Supplied material:
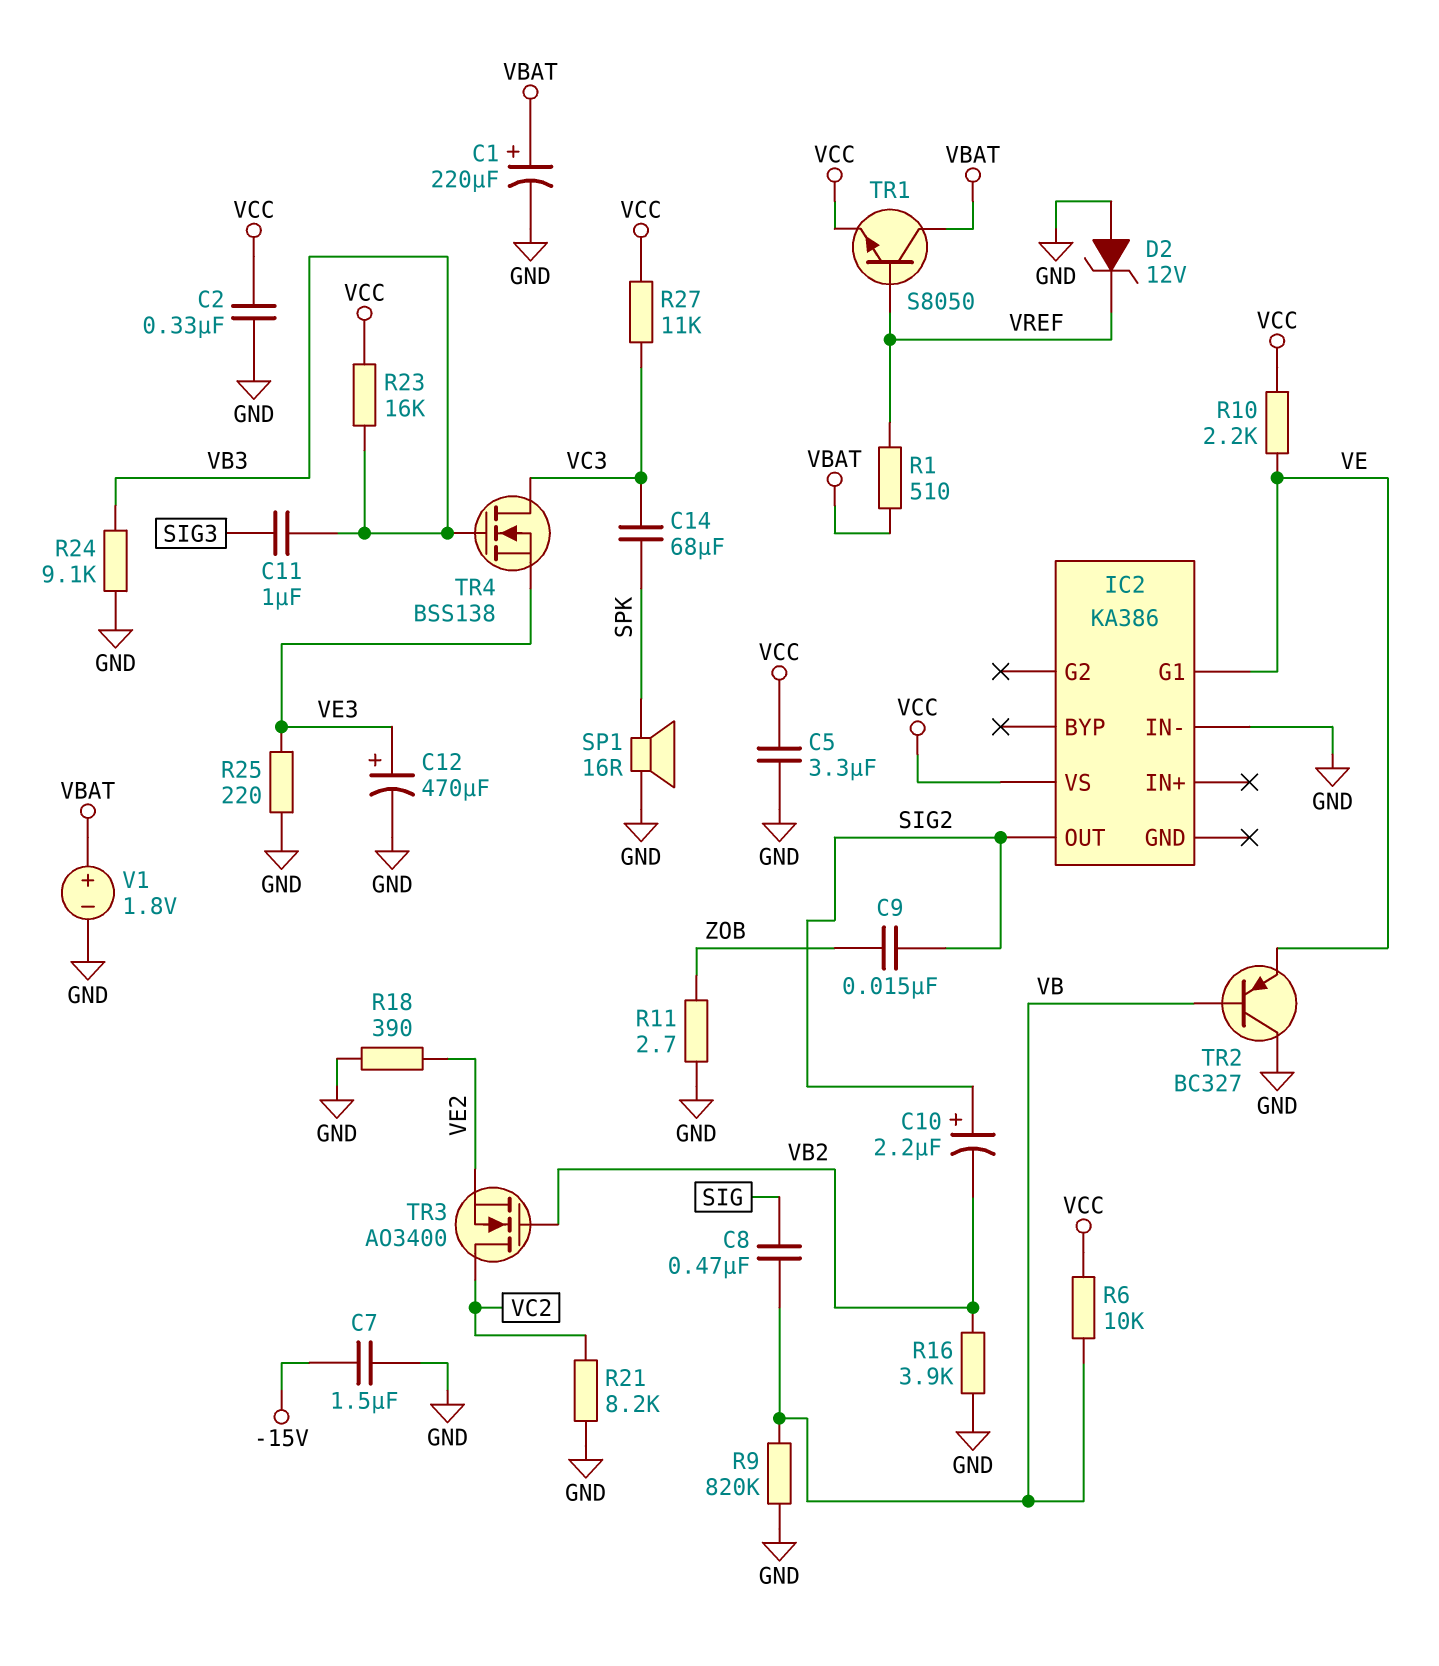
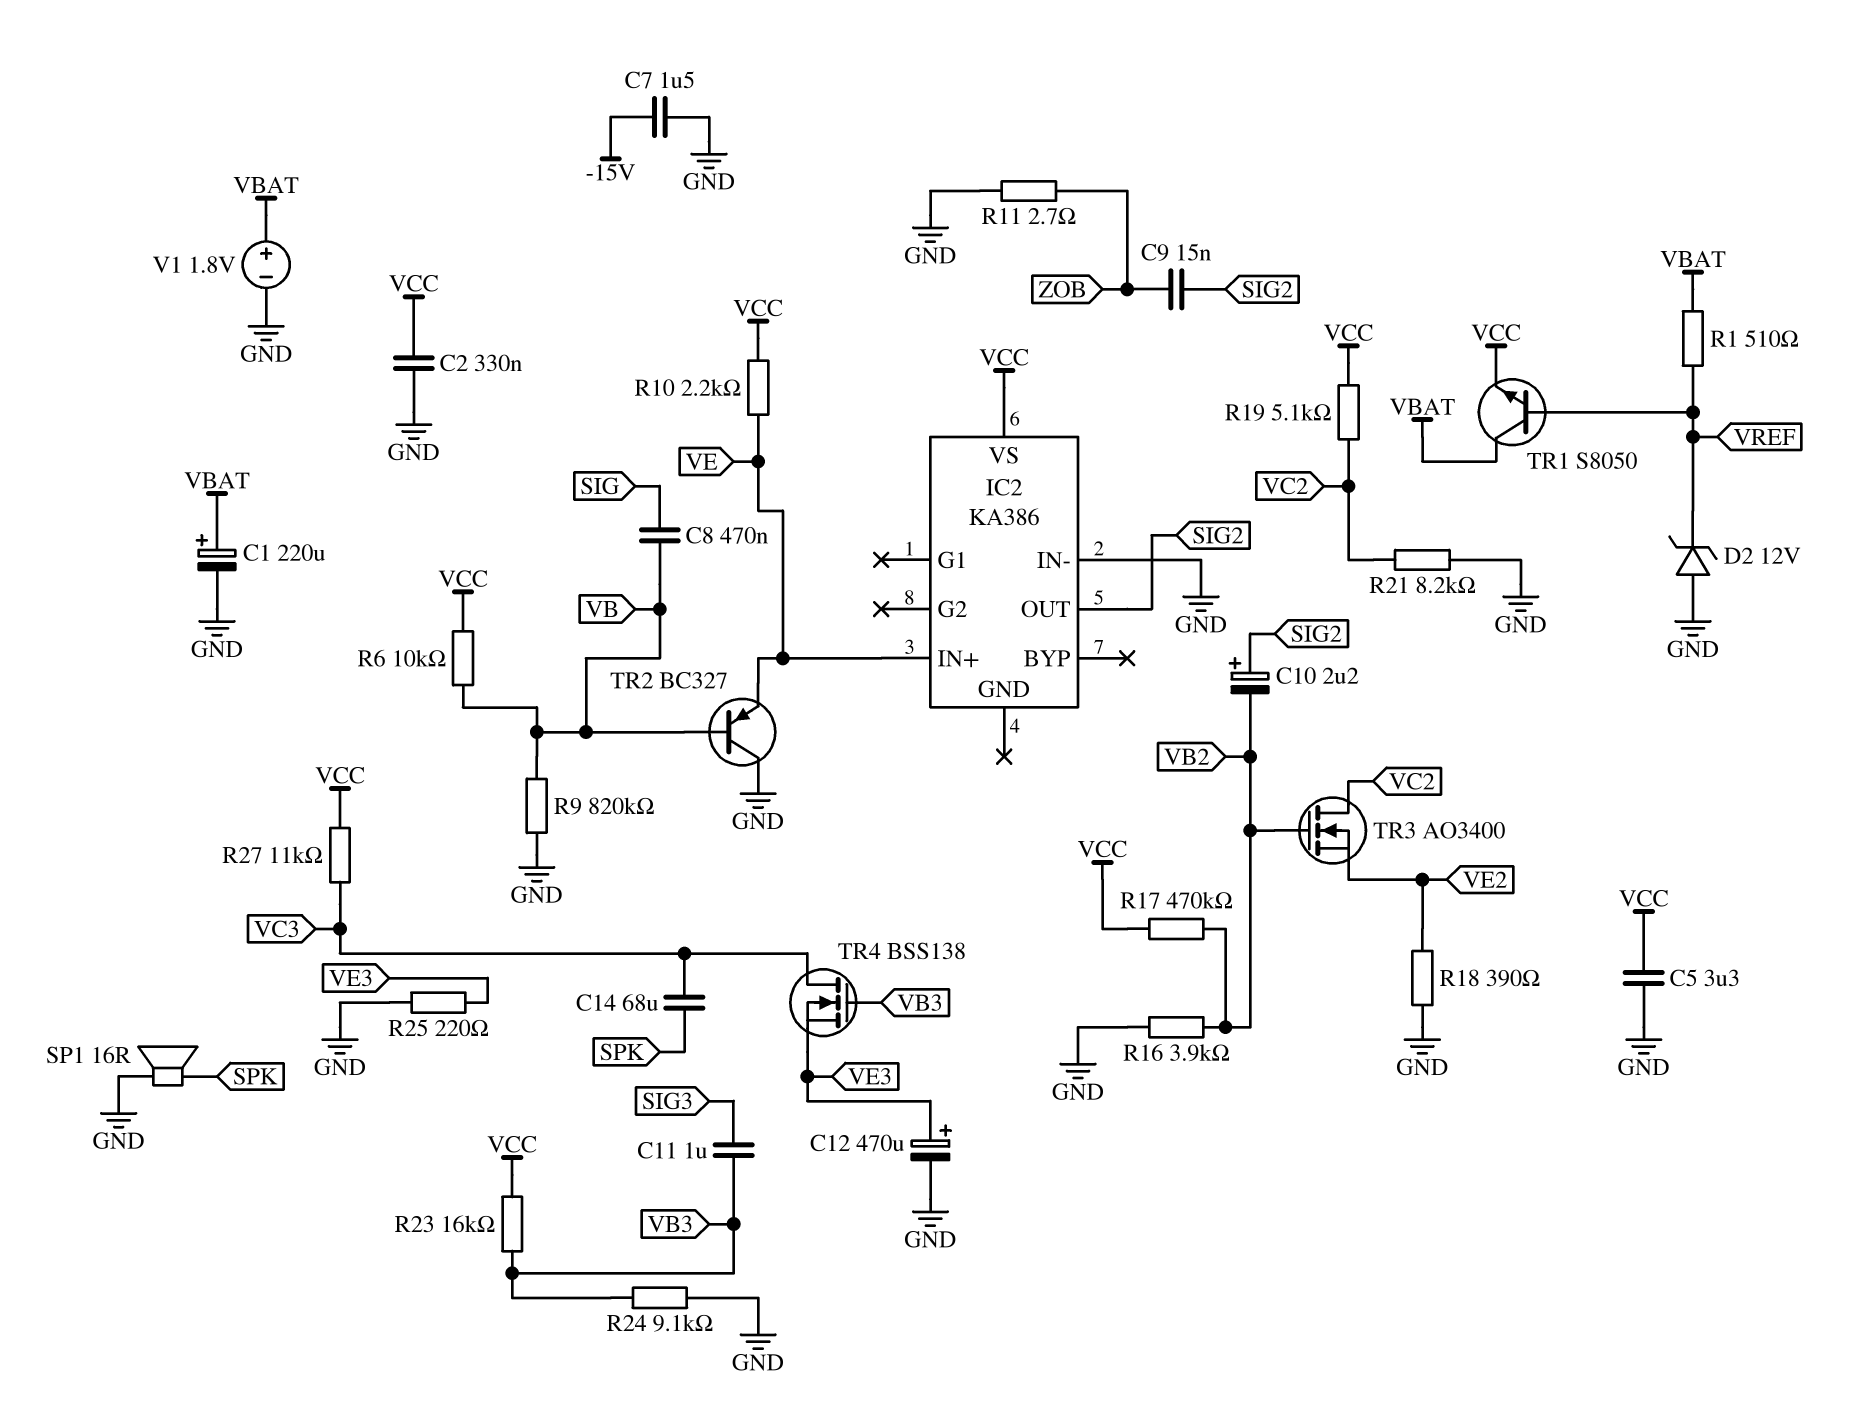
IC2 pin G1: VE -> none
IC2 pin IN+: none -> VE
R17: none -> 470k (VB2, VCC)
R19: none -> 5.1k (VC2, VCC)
...
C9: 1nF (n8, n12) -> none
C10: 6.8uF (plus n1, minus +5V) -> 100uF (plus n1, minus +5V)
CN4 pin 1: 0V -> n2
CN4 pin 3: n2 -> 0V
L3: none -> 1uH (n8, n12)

What is needed:
Look over the entries for "none", then copy every line that includes that string.

Finished task:
IC2 pin G1: VE -> none
IC2 pin IN+: none -> VE
R17: none -> 470k (VB2, VCC)
R19: none -> 5.1k (VC2, VCC)
C9: 1nF (n8, n12) -> none
L3: none -> 1uH (n8, n12)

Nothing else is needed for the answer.